>>

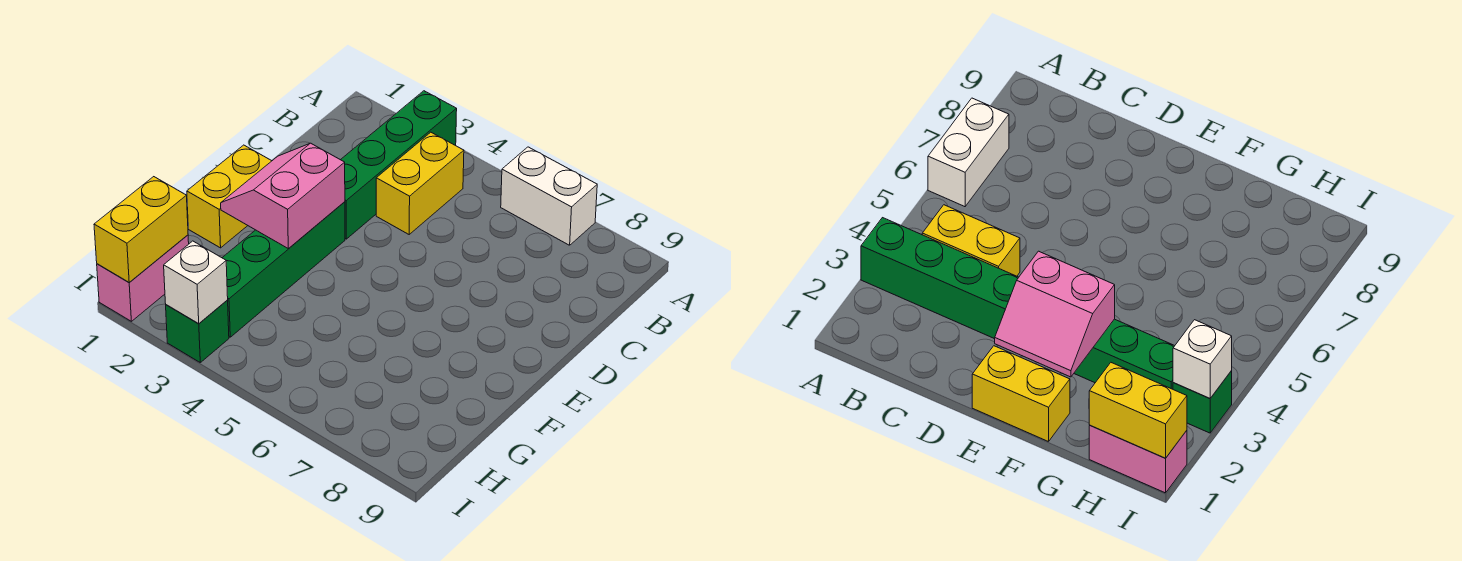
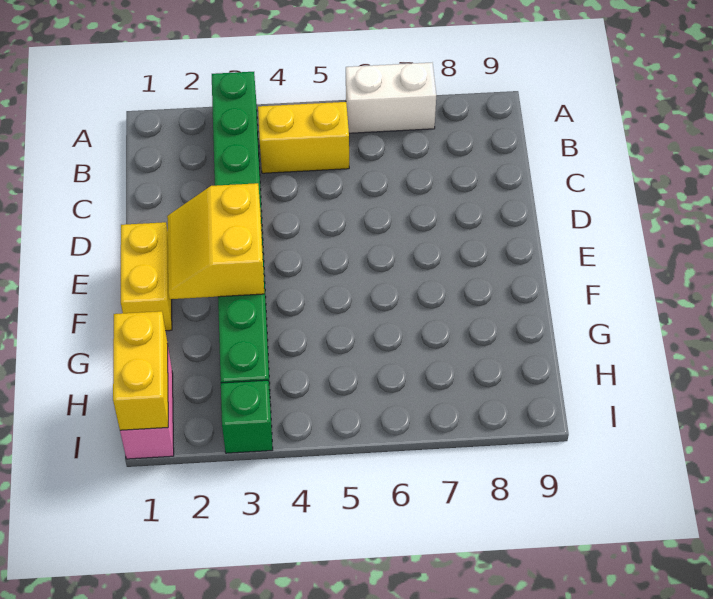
yellow brick B4:C4 level 1 -> yellow brick B4:B5 level 1
pink slope E2:F3 level 2 top 3 -> yellow slope E2:F3 level 2 top 3
white brick I3 level 2 -> none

<<

• What the task requires:
A verbatim copy of the data, free of pictures, is the expected answer.

• Solution to the problem:
yellow brick B4:C4 level 1 -> yellow brick B4:B5 level 1
pink slope E2:F3 level 2 top 3 -> yellow slope E2:F3 level 2 top 3
white brick I3 level 2 -> none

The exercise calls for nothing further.